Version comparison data
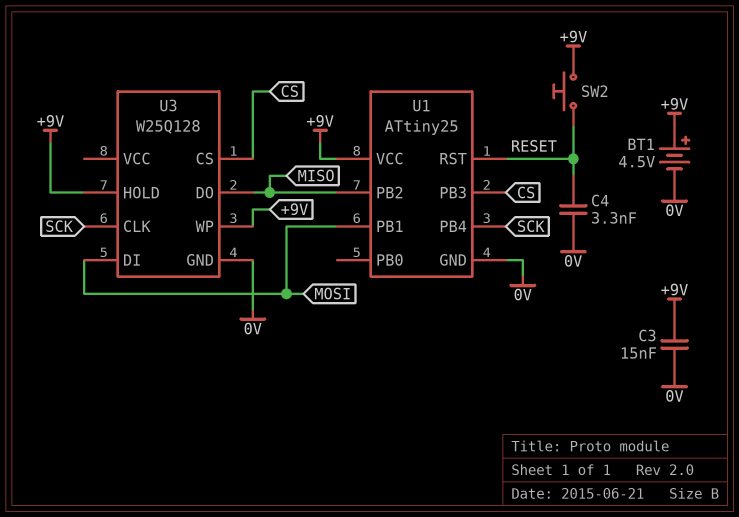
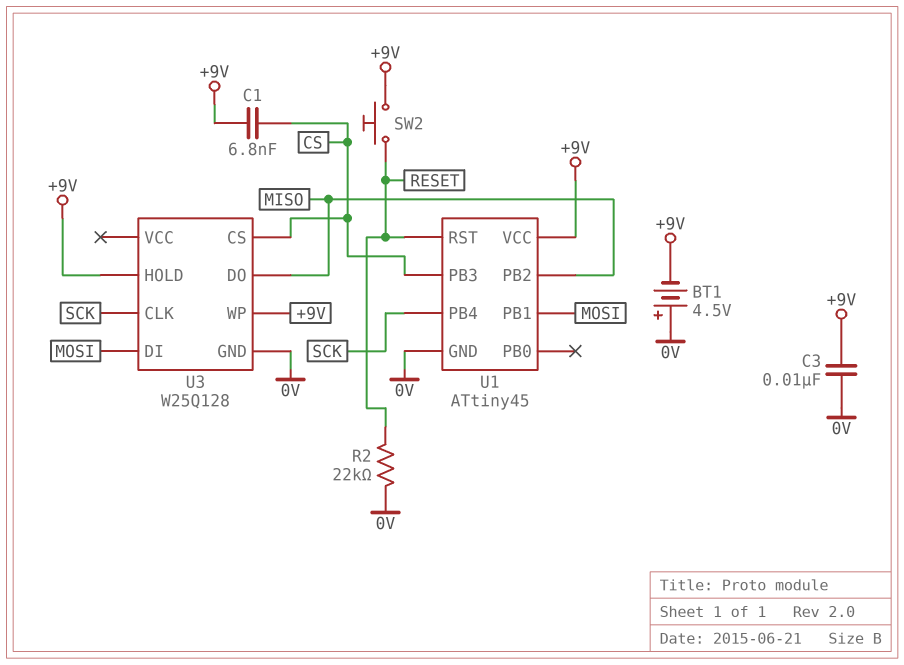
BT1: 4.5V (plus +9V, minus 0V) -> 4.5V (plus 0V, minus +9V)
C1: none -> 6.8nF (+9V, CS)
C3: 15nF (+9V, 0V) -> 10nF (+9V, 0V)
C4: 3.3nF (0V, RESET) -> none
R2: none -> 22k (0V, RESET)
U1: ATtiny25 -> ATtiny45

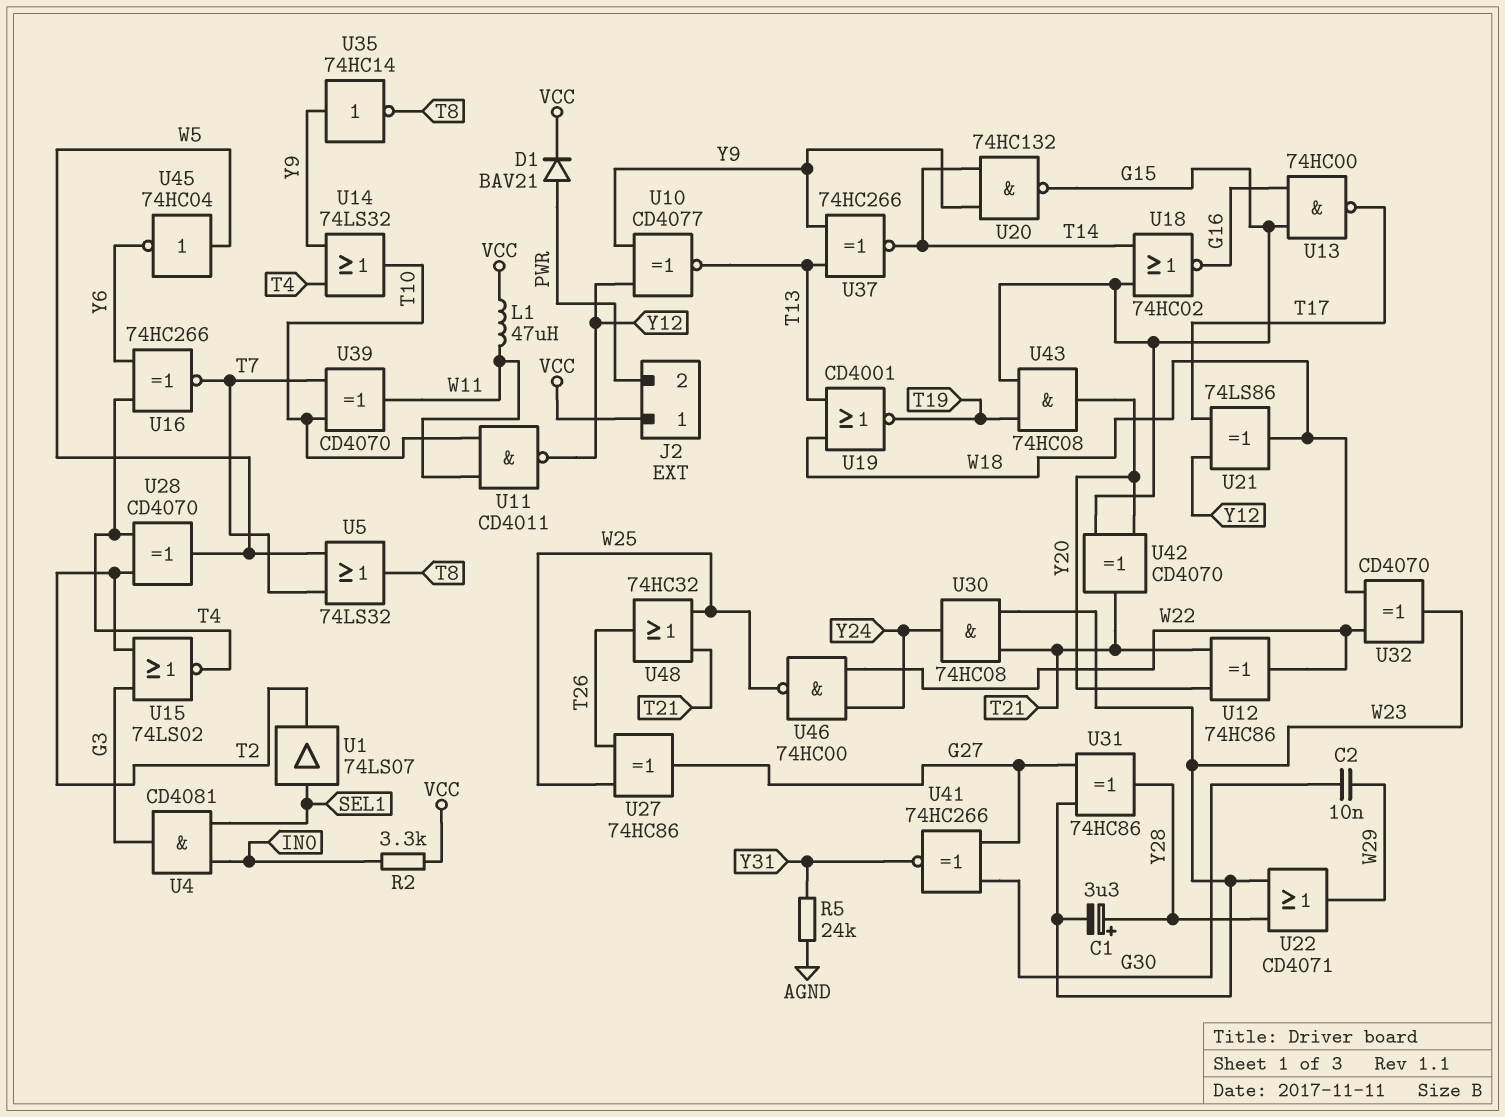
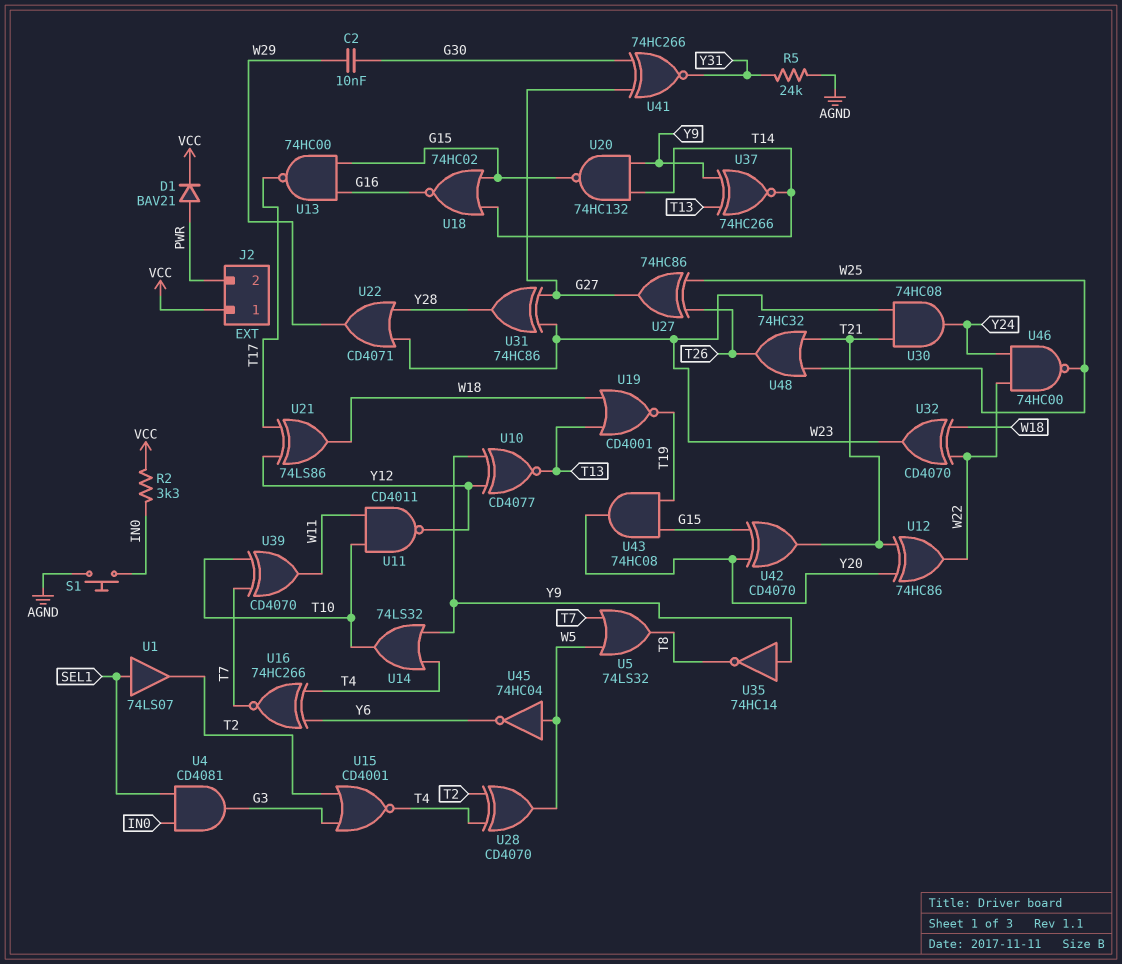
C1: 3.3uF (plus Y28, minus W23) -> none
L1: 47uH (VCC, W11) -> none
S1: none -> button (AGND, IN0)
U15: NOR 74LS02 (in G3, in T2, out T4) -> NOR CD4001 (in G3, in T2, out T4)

**WORK TO COMPLETE:** Retype exactly, please, only the lines of the entries that run from the one containing "S1: none -> button (AGND, IN0)" to the last.

**TASK ANSWER:**
S1: none -> button (AGND, IN0)
U15: NOR 74LS02 (in G3, in T2, out T4) -> NOR CD4001 (in G3, in T2, out T4)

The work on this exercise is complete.